Object tracking records:
+-------+

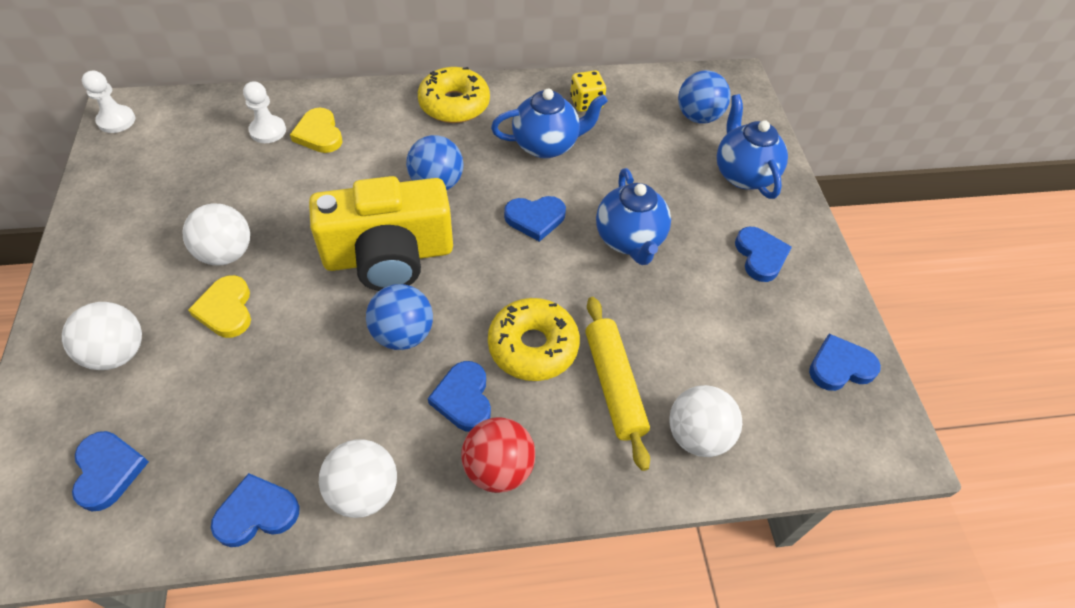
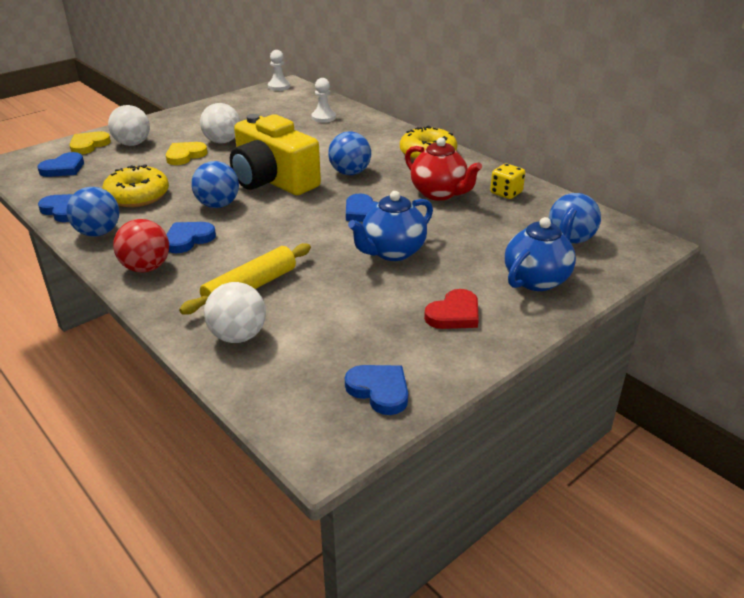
camera: 60 degrees right, 20 degrees down
(319, 134) = (341, 129): yellow heart -> yellow heart (89, 145)
(364, 491) = (98, 233): white ball -> blue ball
(533, 346) = (252, 248): yellow donut -> yellow donut (137, 196)
(546, 145) = (439, 193): blue teapot -> red teapot
(760, 256) = (454, 314): blue heart -> red heart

+-------+

Task description: Here the answer is the exact run of lines above, from the line with "(546, 145) = (439, 193): blue" down to the last, and nothing else.

Reply to the task:
(546, 145) = (439, 193): blue teapot -> red teapot
(760, 256) = (454, 314): blue heart -> red heart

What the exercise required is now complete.